* **TASK TO COMPLETE**
Your answer should repeat every line of the records below in which the word "moved" appears.

Recorded data
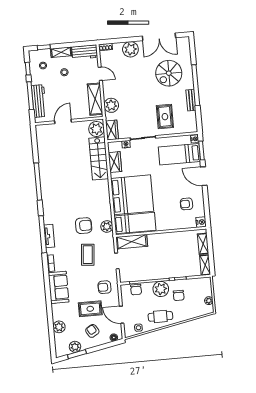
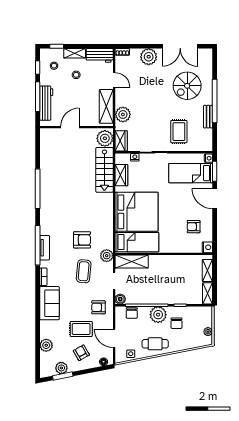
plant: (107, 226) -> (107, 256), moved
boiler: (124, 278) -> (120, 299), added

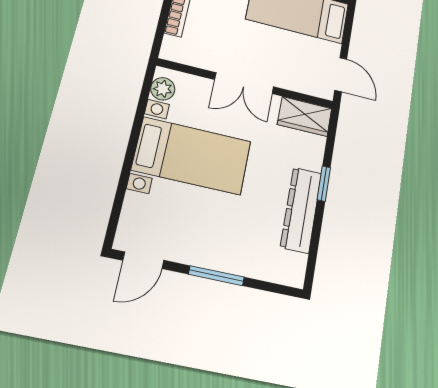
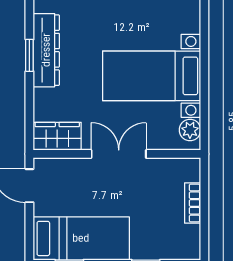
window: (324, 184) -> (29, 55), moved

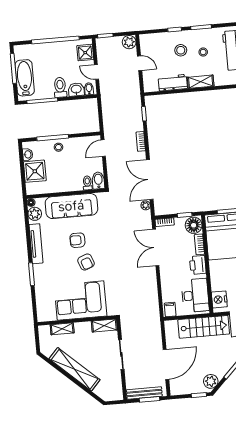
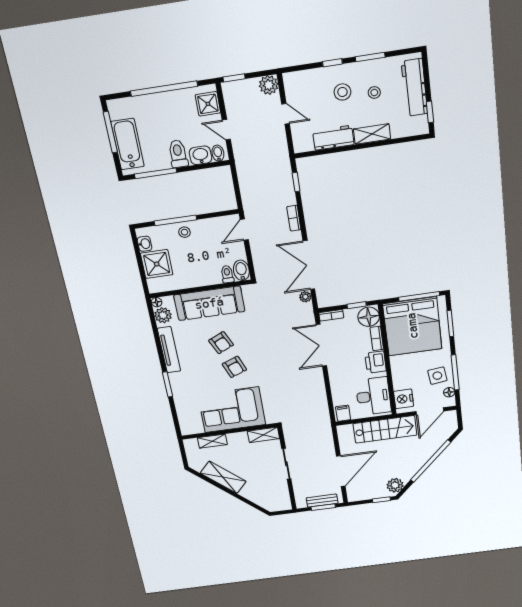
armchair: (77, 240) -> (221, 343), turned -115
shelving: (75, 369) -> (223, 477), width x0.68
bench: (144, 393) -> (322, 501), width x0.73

...

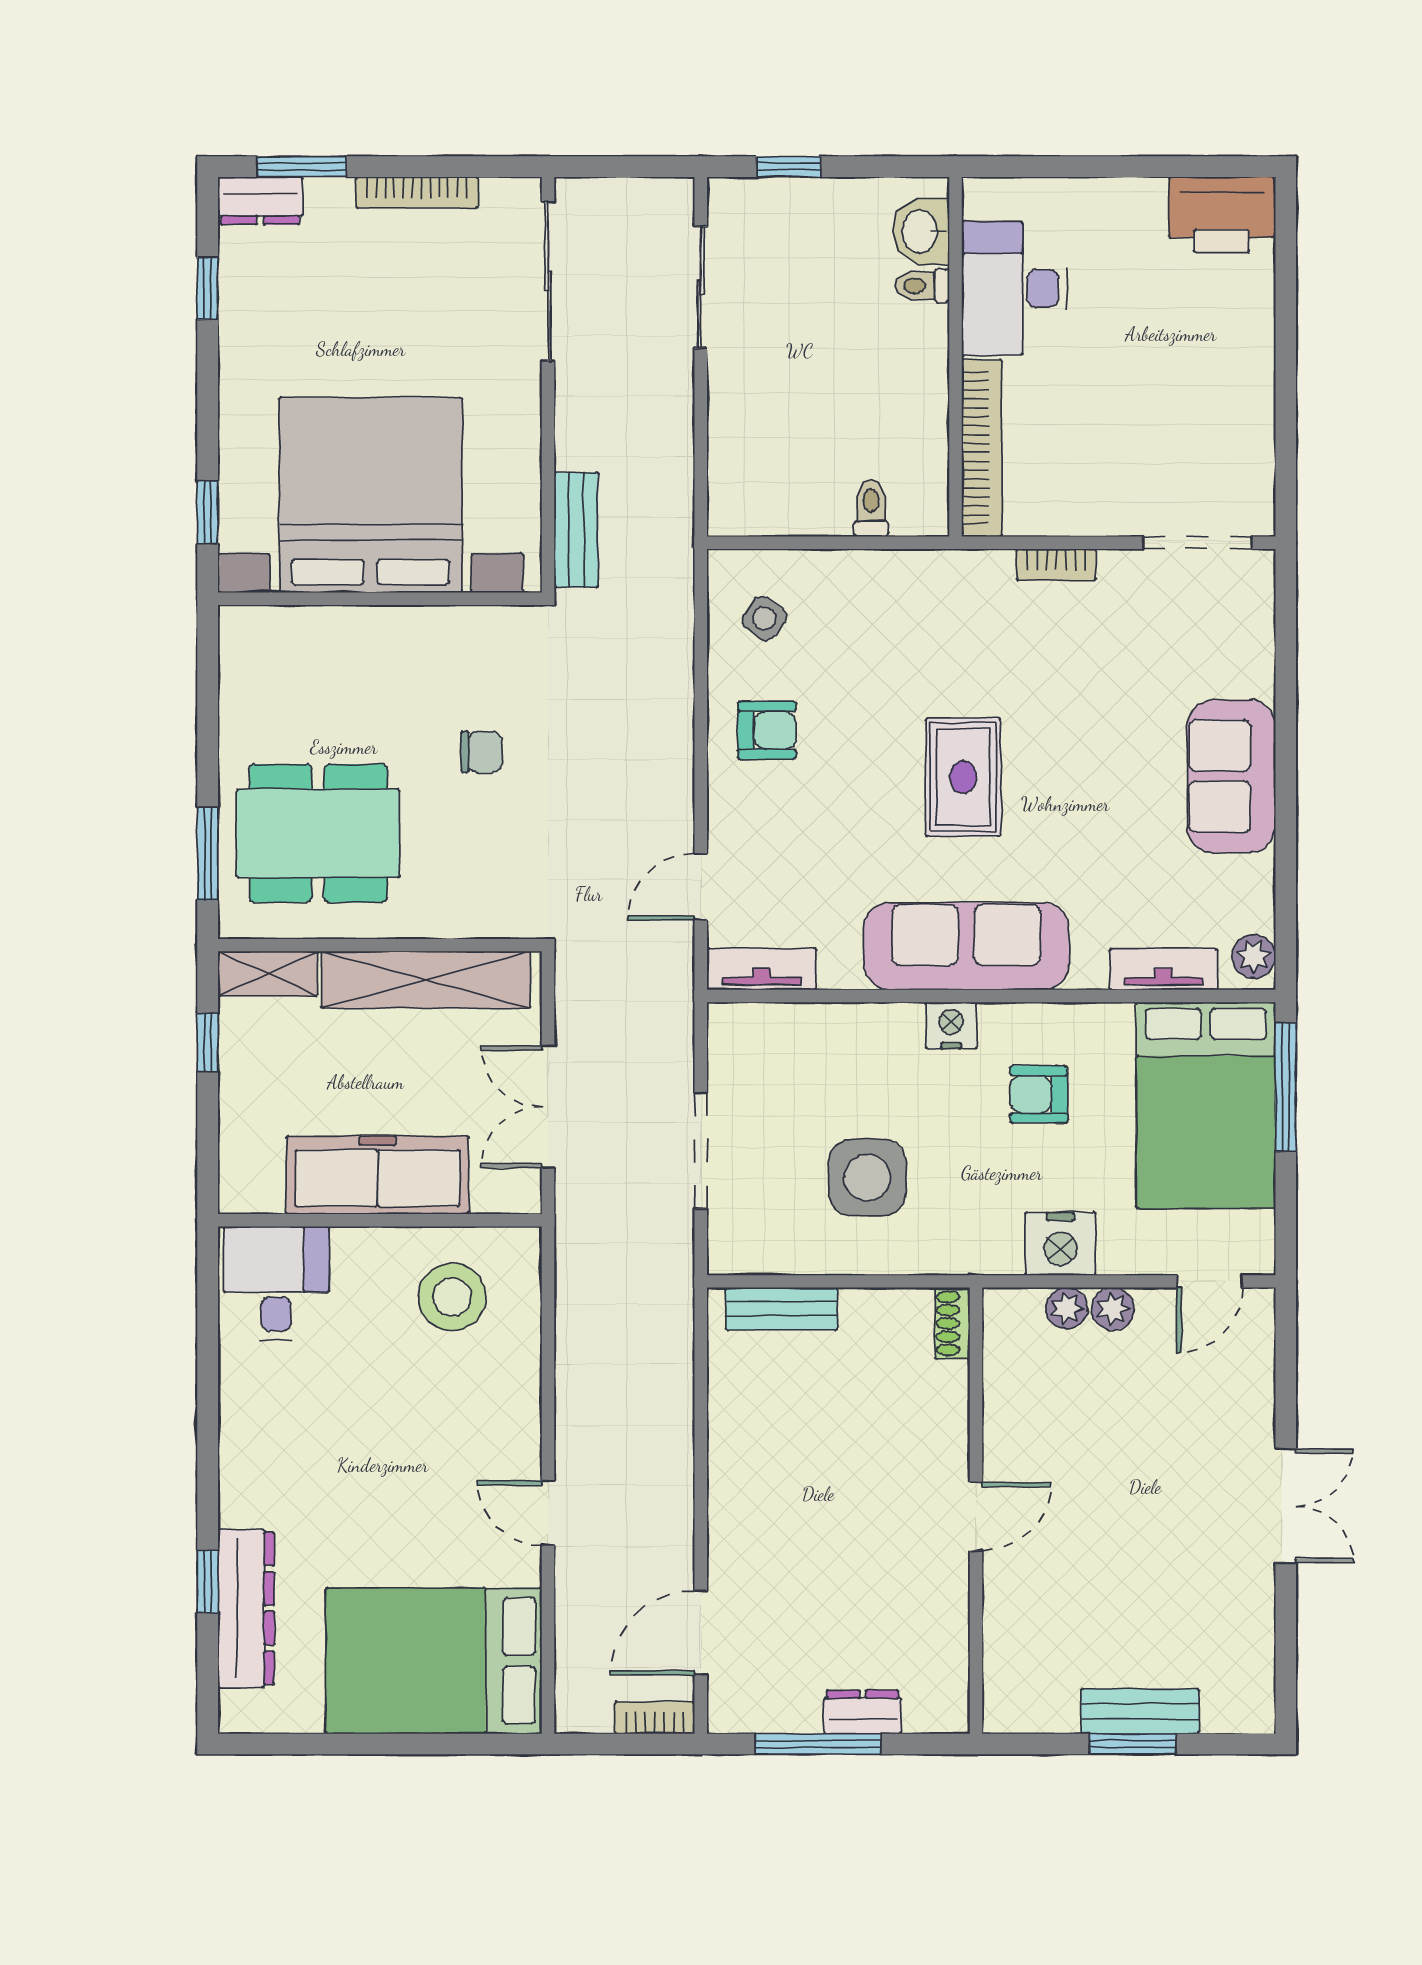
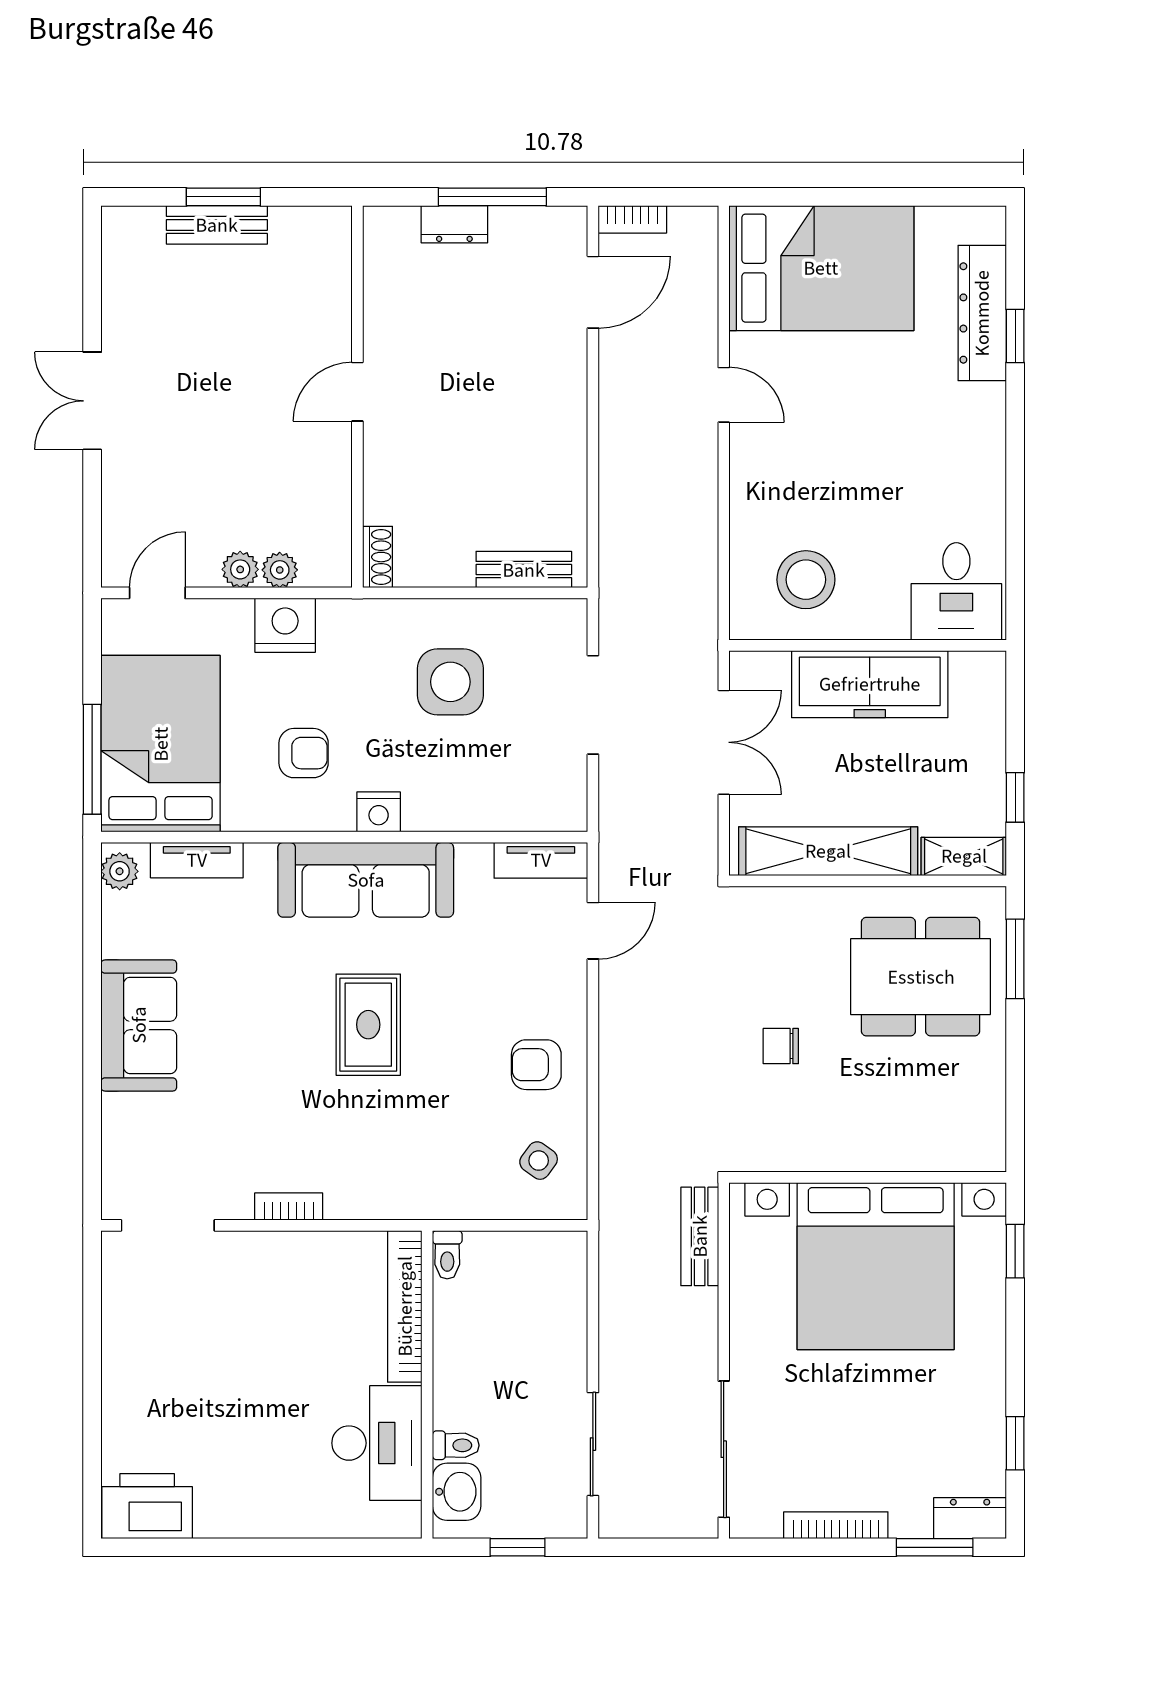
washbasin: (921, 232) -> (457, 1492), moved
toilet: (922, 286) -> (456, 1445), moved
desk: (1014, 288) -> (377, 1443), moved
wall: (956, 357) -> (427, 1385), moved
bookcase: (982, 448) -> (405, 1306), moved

* **ANSWER FOR THIS EXERCISE**
plant: (107, 226) -> (107, 256), moved
window: (324, 184) -> (29, 55), moved
washbasin: (921, 232) -> (457, 1492), moved
toilet: (922, 286) -> (456, 1445), moved
desk: (1014, 288) -> (377, 1443), moved
wall: (956, 357) -> (427, 1385), moved
bookcase: (982, 448) -> (405, 1306), moved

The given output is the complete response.